ACTIVITY
The full listing, start to finish: write it out again exactly.

GIVEN DATA
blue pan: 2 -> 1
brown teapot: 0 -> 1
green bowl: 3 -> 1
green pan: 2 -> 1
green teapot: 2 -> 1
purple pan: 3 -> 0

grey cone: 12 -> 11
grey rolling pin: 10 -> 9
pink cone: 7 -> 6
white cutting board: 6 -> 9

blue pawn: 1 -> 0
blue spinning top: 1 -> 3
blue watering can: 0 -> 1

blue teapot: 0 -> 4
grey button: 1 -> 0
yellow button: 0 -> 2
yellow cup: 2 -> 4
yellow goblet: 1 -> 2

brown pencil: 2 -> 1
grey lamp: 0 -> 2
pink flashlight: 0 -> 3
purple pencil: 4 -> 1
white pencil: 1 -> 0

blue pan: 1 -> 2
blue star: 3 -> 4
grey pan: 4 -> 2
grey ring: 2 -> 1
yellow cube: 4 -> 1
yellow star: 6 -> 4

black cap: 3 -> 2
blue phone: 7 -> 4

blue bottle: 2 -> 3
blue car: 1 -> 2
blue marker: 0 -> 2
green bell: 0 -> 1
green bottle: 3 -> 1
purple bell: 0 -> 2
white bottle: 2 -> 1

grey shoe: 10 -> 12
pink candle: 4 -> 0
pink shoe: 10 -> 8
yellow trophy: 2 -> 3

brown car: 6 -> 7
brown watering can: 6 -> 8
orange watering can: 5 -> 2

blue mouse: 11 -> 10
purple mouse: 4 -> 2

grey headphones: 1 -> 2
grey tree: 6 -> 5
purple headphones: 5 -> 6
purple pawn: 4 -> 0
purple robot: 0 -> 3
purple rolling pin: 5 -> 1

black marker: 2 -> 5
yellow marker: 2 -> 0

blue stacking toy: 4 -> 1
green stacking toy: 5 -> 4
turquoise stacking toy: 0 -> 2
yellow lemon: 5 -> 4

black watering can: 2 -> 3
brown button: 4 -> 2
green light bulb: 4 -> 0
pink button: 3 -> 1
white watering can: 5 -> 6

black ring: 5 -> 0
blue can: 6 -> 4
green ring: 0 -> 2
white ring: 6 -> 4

RESPONSE AREA
blue pan: 2 -> 1
brown teapot: 0 -> 1
green bowl: 3 -> 1
green pan: 2 -> 1
green teapot: 2 -> 1
purple pan: 3 -> 0

grey cone: 12 -> 11
grey rolling pin: 10 -> 9
pink cone: 7 -> 6
white cutting board: 6 -> 9

blue pawn: 1 -> 0
blue spinning top: 1 -> 3
blue watering can: 0 -> 1

blue teapot: 0 -> 4
grey button: 1 -> 0
yellow button: 0 -> 2
yellow cup: 2 -> 4
yellow goblet: 1 -> 2

brown pencil: 2 -> 1
grey lamp: 0 -> 2
pink flashlight: 0 -> 3
purple pencil: 4 -> 1
white pencil: 1 -> 0

blue pan: 1 -> 2
blue star: 3 -> 4
grey pan: 4 -> 2
grey ring: 2 -> 1
yellow cube: 4 -> 1
yellow star: 6 -> 4

black cap: 3 -> 2
blue phone: 7 -> 4

blue bottle: 2 -> 3
blue car: 1 -> 2
blue marker: 0 -> 2
green bell: 0 -> 1
green bottle: 3 -> 1
purple bell: 0 -> 2
white bottle: 2 -> 1

grey shoe: 10 -> 12
pink candle: 4 -> 0
pink shoe: 10 -> 8
yellow trophy: 2 -> 3

brown car: 6 -> 7
brown watering can: 6 -> 8
orange watering can: 5 -> 2

blue mouse: 11 -> 10
purple mouse: 4 -> 2

grey headphones: 1 -> 2
grey tree: 6 -> 5
purple headphones: 5 -> 6
purple pawn: 4 -> 0
purple robot: 0 -> 3
purple rolling pin: 5 -> 1

black marker: 2 -> 5
yellow marker: 2 -> 0

blue stacking toy: 4 -> 1
green stacking toy: 5 -> 4
turquoise stacking toy: 0 -> 2
yellow lemon: 5 -> 4

black watering can: 2 -> 3
brown button: 4 -> 2
green light bulb: 4 -> 0
pink button: 3 -> 1
white watering can: 5 -> 6

black ring: 5 -> 0
blue can: 6 -> 4
green ring: 0 -> 2
white ring: 6 -> 4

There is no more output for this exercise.